To do:
Look through the data below for the line with "turquoise spray bottle", and transcribe it exactly together with each line after it up to and including the line with "red gift [358,146,416,211] -> none". Give nothing else.

Information supplied:
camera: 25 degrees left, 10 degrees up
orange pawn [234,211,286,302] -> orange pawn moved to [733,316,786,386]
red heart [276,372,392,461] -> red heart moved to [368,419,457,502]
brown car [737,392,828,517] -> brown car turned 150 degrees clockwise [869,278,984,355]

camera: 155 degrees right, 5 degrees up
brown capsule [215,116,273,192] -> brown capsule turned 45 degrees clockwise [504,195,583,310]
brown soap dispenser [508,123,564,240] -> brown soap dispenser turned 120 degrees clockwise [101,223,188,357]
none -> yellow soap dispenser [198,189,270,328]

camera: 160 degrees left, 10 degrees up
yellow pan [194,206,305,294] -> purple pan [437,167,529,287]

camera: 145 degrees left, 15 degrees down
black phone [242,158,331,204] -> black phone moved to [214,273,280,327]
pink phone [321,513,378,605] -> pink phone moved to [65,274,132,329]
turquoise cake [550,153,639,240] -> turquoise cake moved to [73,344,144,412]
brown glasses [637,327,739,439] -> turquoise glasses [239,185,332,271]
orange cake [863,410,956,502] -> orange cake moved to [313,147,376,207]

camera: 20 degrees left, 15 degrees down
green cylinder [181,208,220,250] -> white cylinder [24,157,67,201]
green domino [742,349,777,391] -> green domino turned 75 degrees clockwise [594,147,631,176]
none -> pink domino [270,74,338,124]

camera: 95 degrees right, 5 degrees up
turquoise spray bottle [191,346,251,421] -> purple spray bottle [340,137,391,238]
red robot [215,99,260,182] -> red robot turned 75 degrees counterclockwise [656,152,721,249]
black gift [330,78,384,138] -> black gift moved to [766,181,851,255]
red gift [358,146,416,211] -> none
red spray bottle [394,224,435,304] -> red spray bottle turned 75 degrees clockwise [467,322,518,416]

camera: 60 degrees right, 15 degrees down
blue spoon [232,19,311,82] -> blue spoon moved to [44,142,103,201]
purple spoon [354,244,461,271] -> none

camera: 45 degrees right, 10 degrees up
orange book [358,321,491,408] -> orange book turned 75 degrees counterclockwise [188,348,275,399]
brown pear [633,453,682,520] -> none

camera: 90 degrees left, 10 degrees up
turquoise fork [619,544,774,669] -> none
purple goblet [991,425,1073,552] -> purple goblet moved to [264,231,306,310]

Exercise answer:
turquoise spray bottle [191,346,251,421] -> purple spray bottle [340,137,391,238]
red robot [215,99,260,182] -> red robot turned 75 degrees counterclockwise [656,152,721,249]
black gift [330,78,384,138] -> black gift moved to [766,181,851,255]
red gift [358,146,416,211] -> none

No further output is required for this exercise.